Stored data:
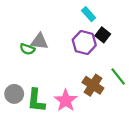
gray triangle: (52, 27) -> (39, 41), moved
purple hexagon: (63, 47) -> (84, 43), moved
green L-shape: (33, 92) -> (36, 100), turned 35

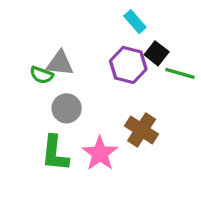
green line: (118, 76) -> (180, 73), moved, turned -36
gray circle: (14, 94) -> (67, 108), moved

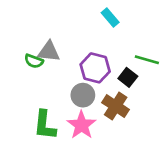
black square: (157, 53) -> (128, 77), moved
purple hexagon: (128, 65) -> (95, 68), moved
gray circle: (67, 108) -> (83, 95), moved

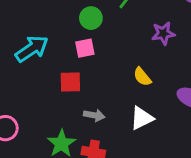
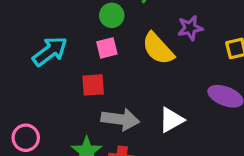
yellow semicircle: (142, 77) -> (158, 49), moved, size x1.6
gray arrow: (94, 115) -> (120, 119), size x1.6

ASSIGNMENT: All the lines above must be written out exactly, without a single picture.

ANSWER TO THIS PROBLEM:
gray triangle: (52, 27) -> (39, 41), moved
purple hexagon: (63, 47) -> (84, 43), moved
green L-shape: (33, 92) -> (36, 100), turned 35

green line: (118, 76) -> (180, 73), moved, turned -36
gray circle: (14, 94) -> (67, 108), moved

black square: (157, 53) -> (128, 77), moved
purple hexagon: (128, 65) -> (95, 68), moved
gray circle: (67, 108) -> (83, 95), moved

yellow semicircle: (142, 77) -> (158, 49), moved, size x1.6
gray arrow: (94, 115) -> (120, 119), size x1.6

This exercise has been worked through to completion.